- **DESCRIPTION OF THE TASK**: Using the data beneath, show every line that includes the word "moved".
■ ■ ■ ■ ■
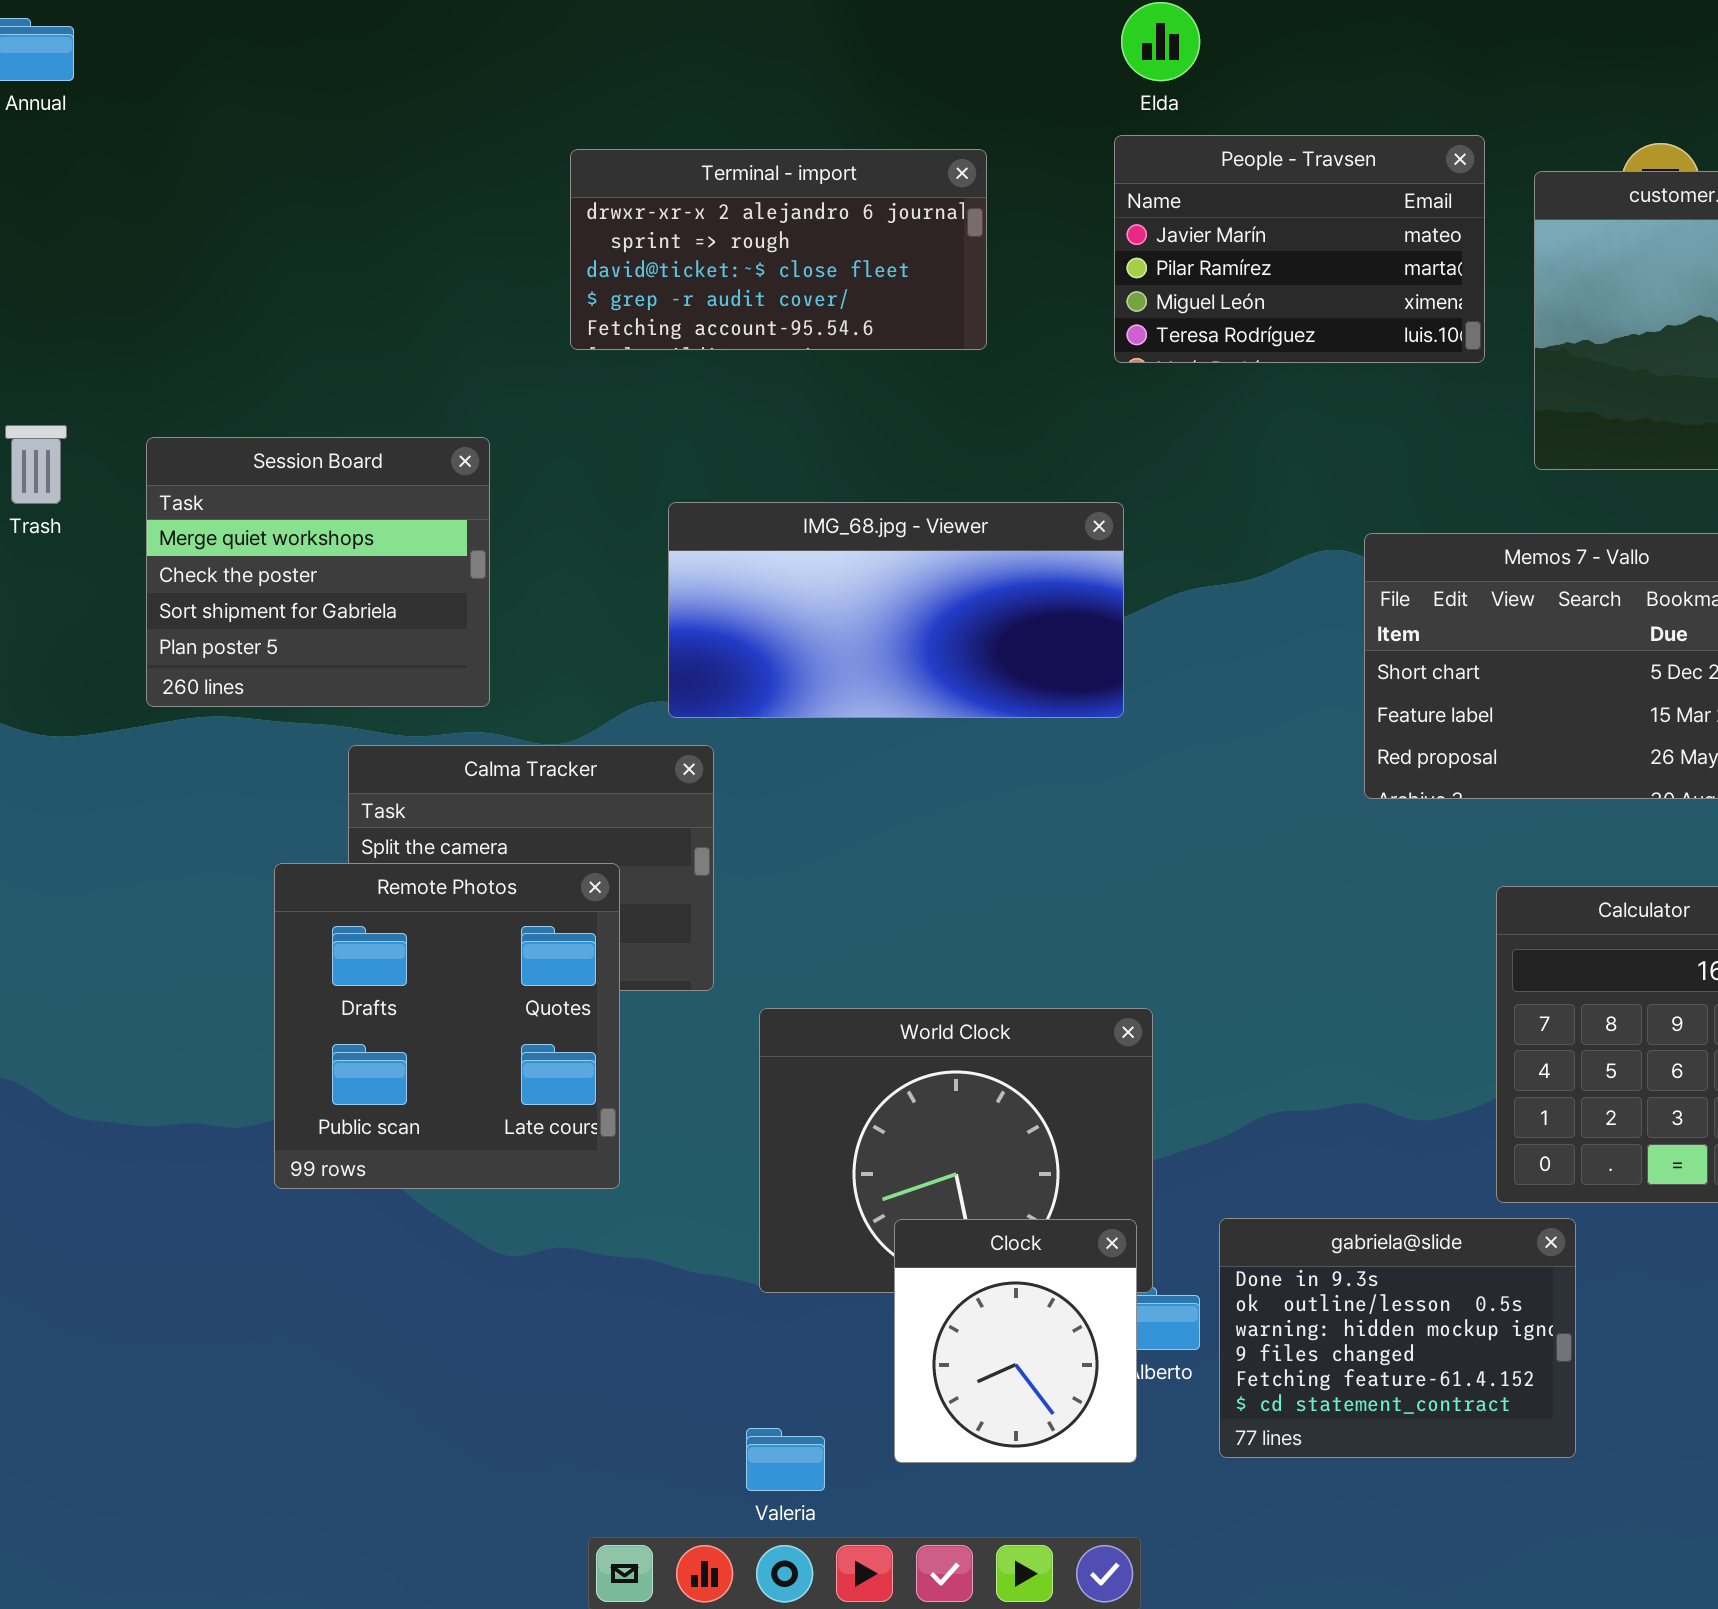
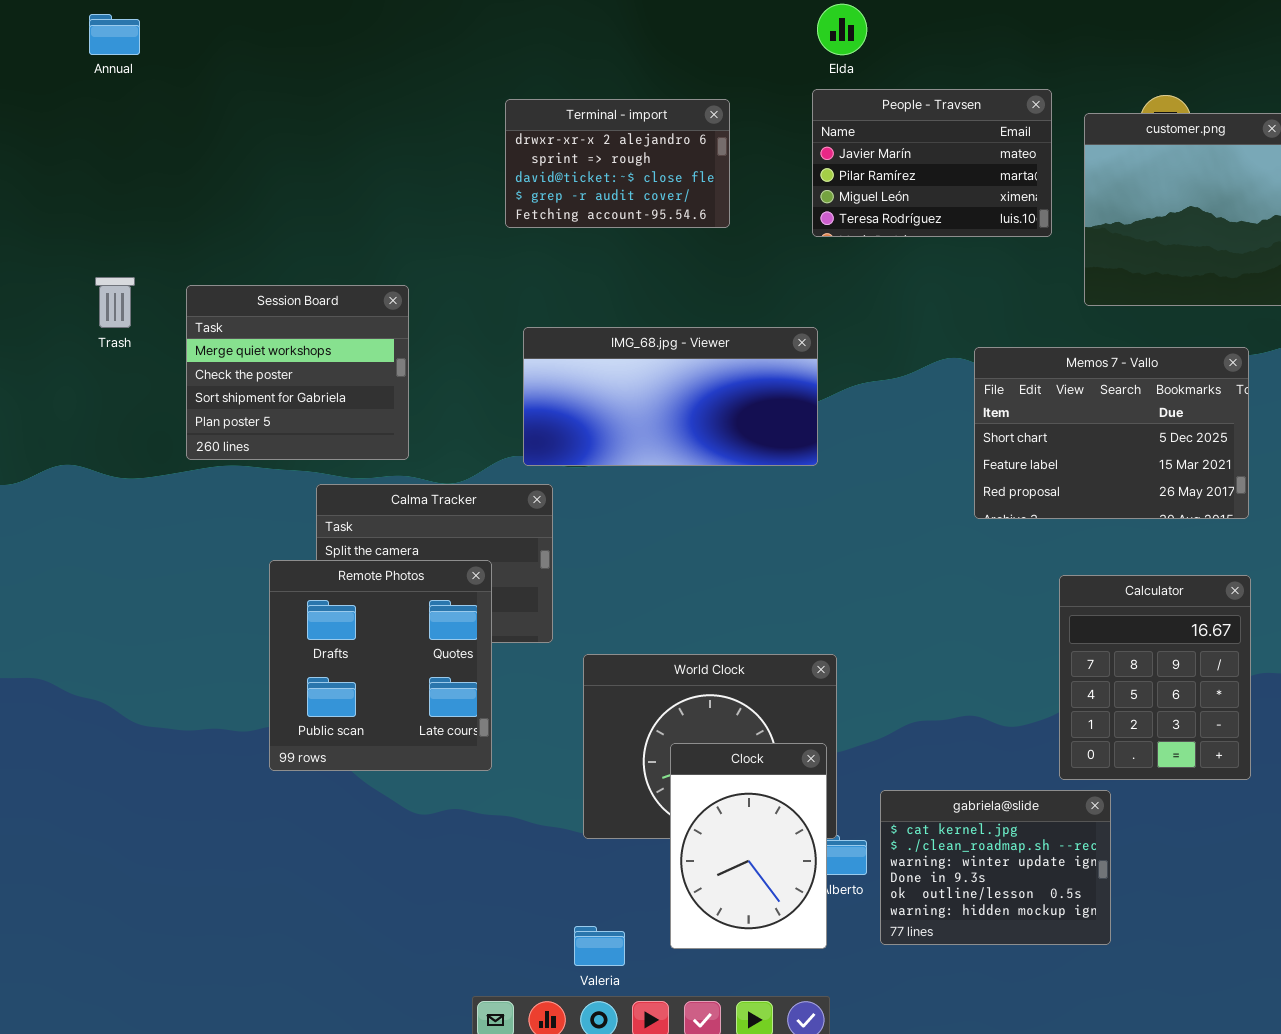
Terminal - import: [570,149,987,350] -> [505,99,730,228], resized
gabriela@slide: [1219,1218,1576,1458] -> [880,790,1111,945], scrolled up 3 rows
Clock: [894,1219,1137,1463] -> [670,743,827,949], resized

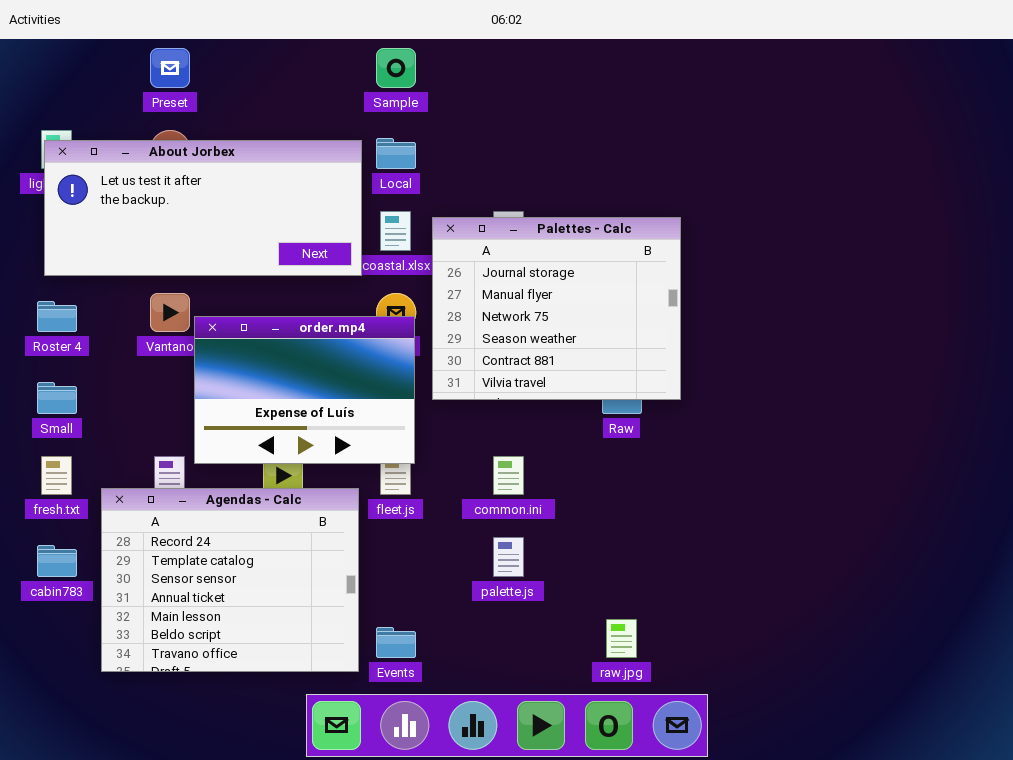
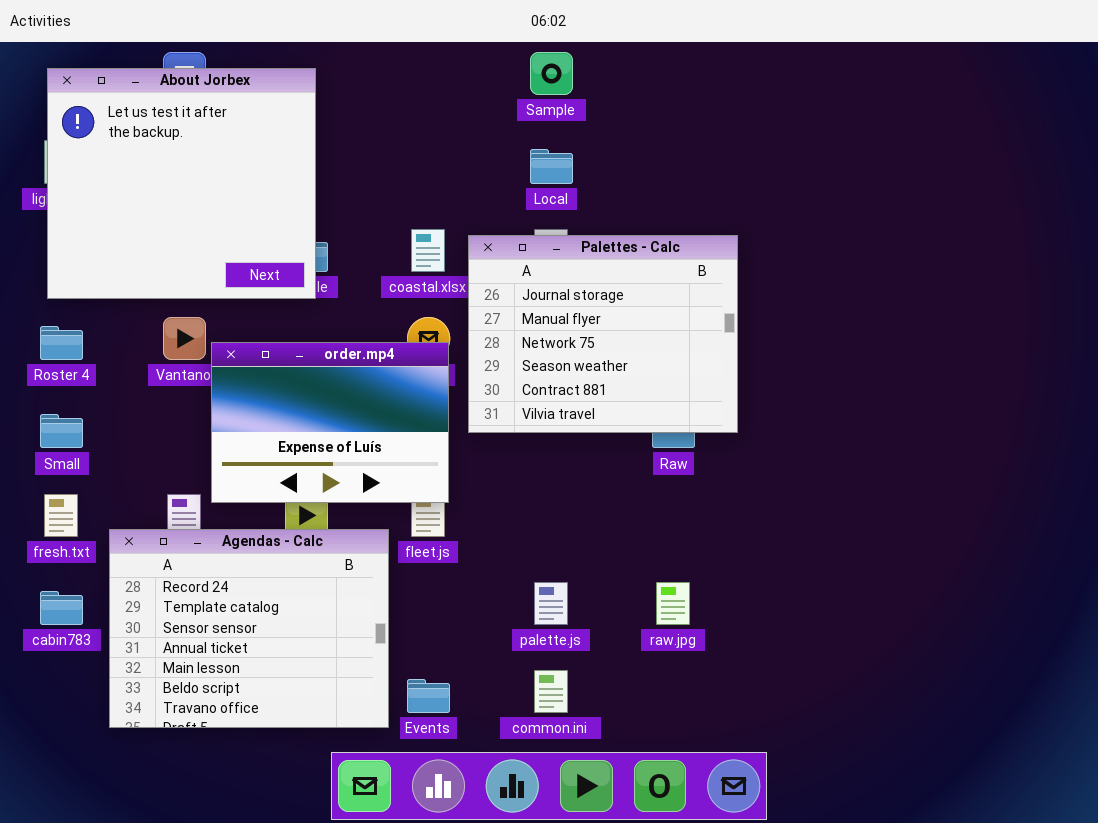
Sample: [376,48,416,88] -> [530,52,573,95], moved
Local: [376,138,416,169] -> [530,149,573,184], moved
About Jorbex: [44,140,362,276] -> [47,68,316,299], resized
common.ini: [493,456,524,495] -> [534,670,568,713], moved
raw.jpg: [606,619,637,658] -> [656,582,690,625], moved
■ ■ ■ ■ ■
- **WRITTEN RESPONSE**:
Sample: [376,48,416,88] -> [530,52,573,95], moved
Local: [376,138,416,169] -> [530,149,573,184], moved
common.ini: [493,456,524,495] -> [534,670,568,713], moved
raw.jpg: [606,619,637,658] -> [656,582,690,625], moved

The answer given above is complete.